In the data below, find the line with "green semicircle: (111, 28)" and the line with "brown triangle: (186, 43)", then restate both and every line between them exactly, minus the pictures.

╭──

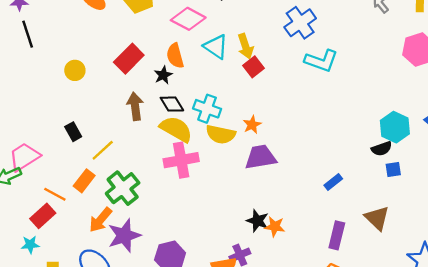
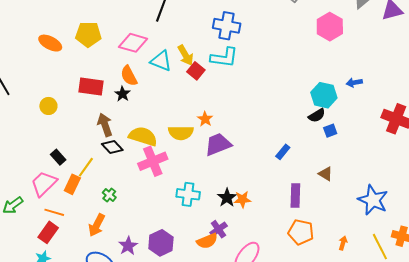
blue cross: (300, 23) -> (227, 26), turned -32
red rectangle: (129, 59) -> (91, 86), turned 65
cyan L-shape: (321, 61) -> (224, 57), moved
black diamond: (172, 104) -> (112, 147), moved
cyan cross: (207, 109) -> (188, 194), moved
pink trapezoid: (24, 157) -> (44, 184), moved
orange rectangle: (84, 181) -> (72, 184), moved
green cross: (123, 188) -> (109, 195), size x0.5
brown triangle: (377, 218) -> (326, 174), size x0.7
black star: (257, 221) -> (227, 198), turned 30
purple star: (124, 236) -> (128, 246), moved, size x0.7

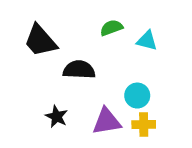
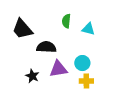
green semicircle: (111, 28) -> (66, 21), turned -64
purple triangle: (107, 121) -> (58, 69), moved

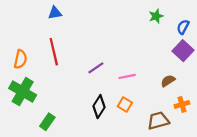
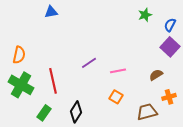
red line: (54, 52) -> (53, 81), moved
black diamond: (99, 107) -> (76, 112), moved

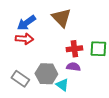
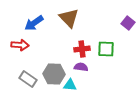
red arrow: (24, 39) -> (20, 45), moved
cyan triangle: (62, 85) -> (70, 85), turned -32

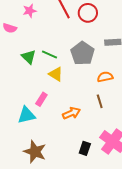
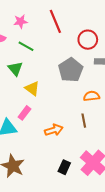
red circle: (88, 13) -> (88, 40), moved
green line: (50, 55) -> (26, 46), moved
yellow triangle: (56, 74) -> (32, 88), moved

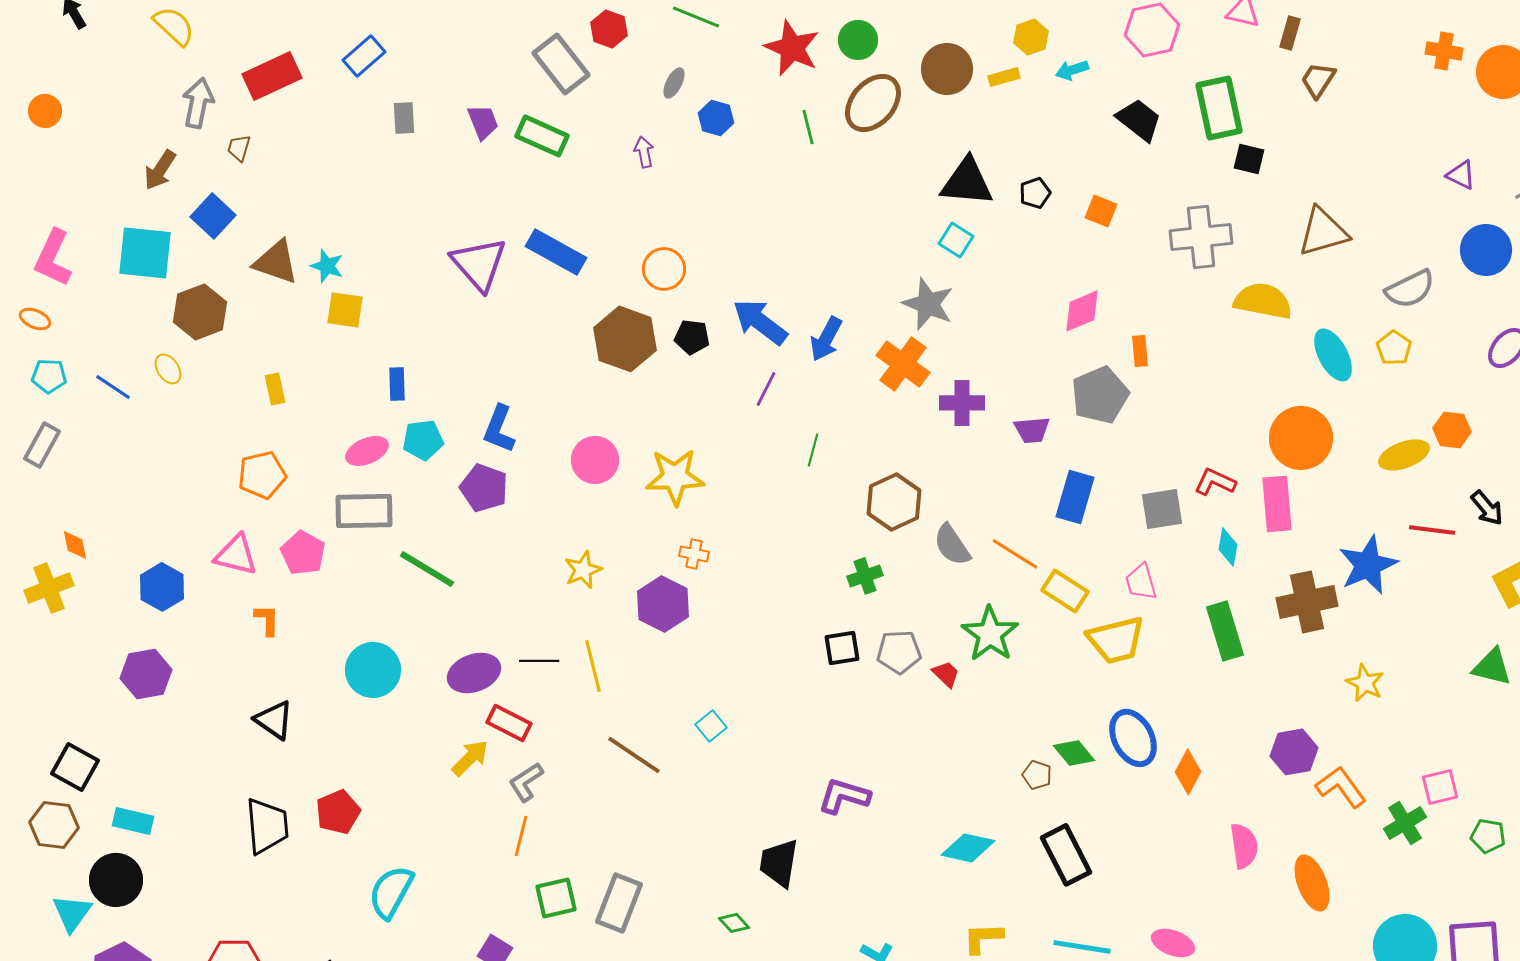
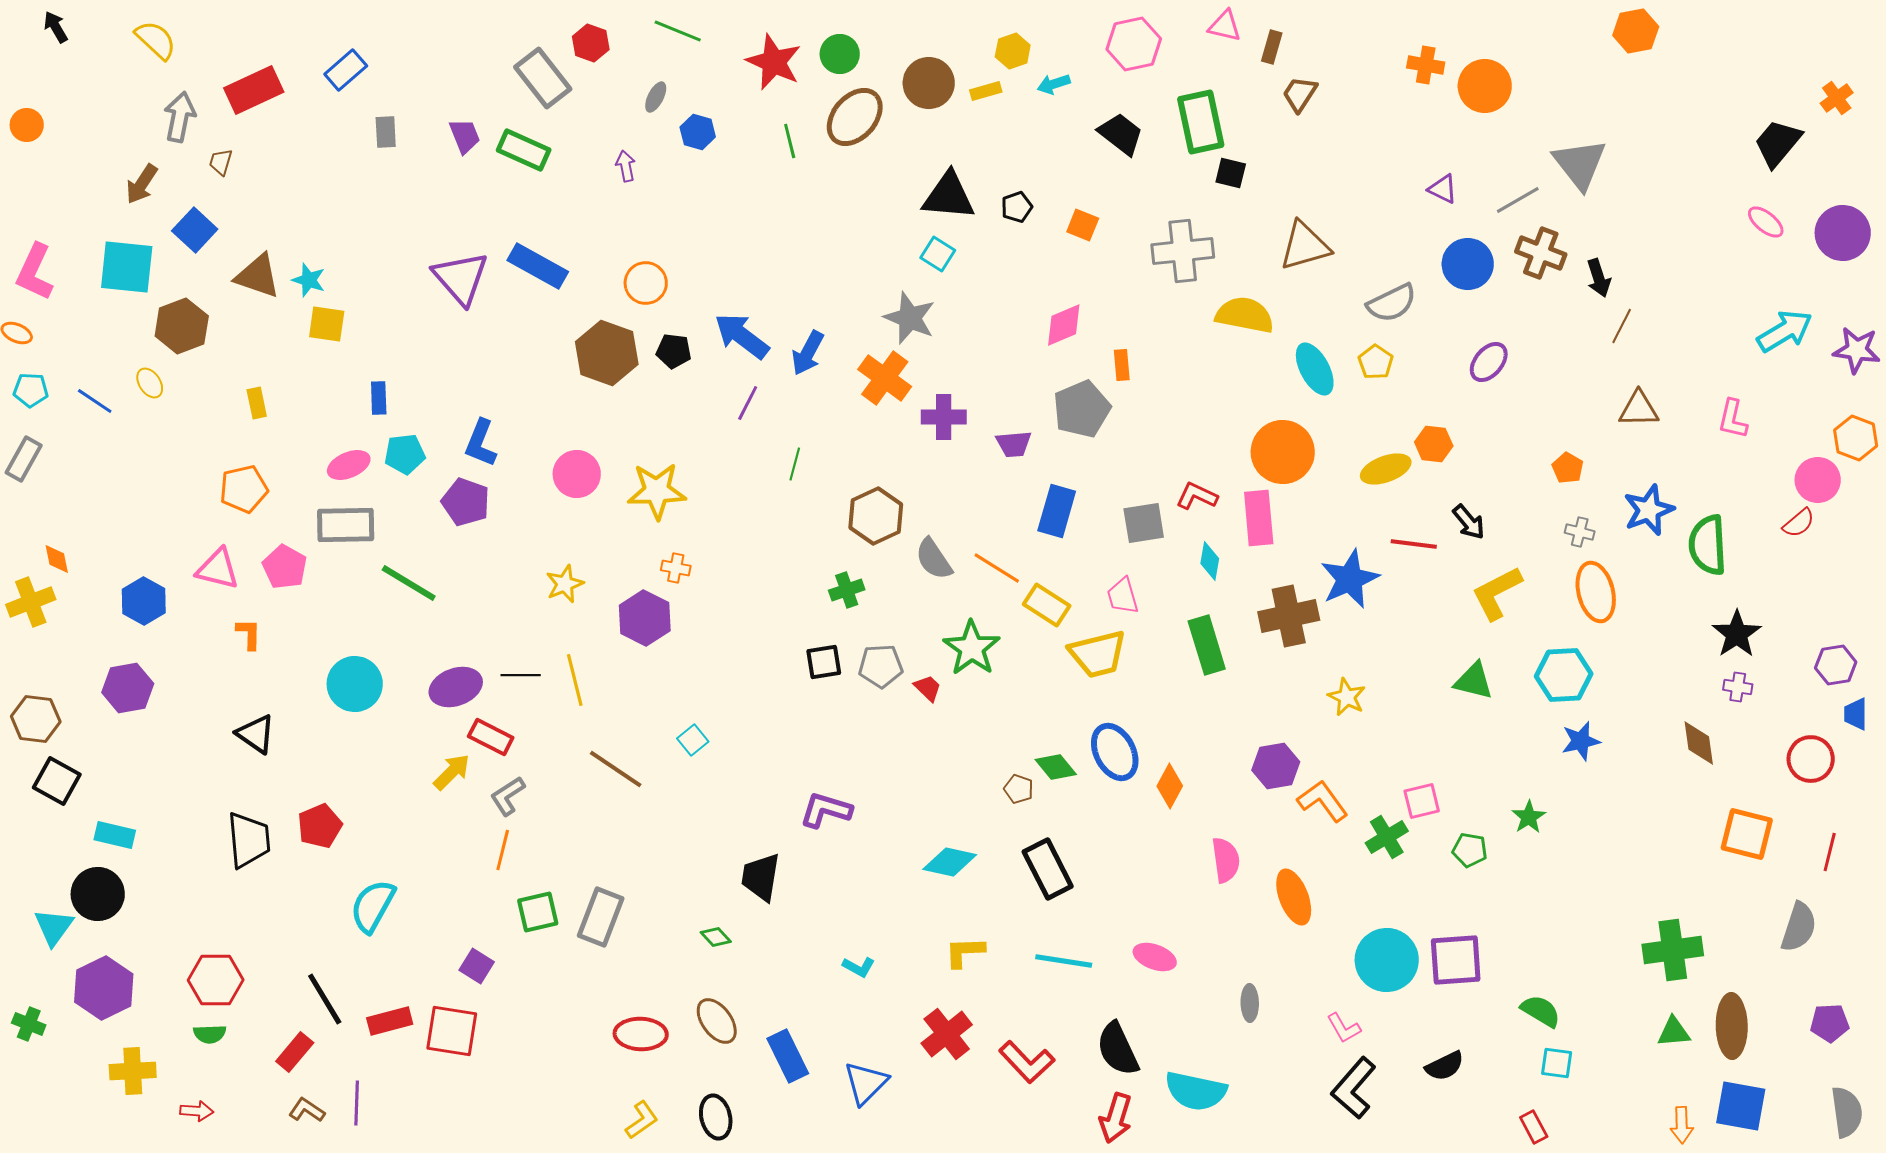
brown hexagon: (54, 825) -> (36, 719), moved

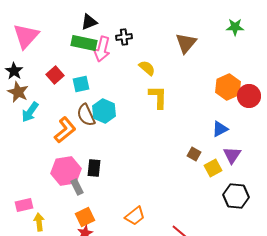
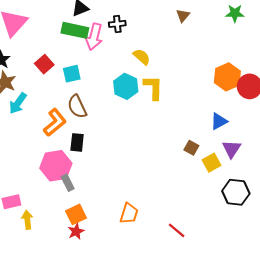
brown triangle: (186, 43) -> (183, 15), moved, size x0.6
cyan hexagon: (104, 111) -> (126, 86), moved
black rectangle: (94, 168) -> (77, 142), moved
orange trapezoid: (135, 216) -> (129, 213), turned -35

╰──

## Task answer
green semicircle: (111, 28) -> (66, 21), turned -64
purple triangle: (107, 121) -> (58, 69), moved

red line: (54, 52) -> (53, 81), moved
black diamond: (99, 107) -> (76, 112), moved

red arrow: (24, 39) -> (20, 45), moved
cyan triangle: (62, 85) -> (70, 85), turned -32

red circle: (88, 13) -> (88, 40), moved
green line: (50, 55) -> (26, 46), moved
yellow triangle: (56, 74) -> (32, 88), moved

brown hexagon: (54, 825) -> (36, 719), moved

brown triangle: (186, 43) -> (183, 15), moved, size x0.6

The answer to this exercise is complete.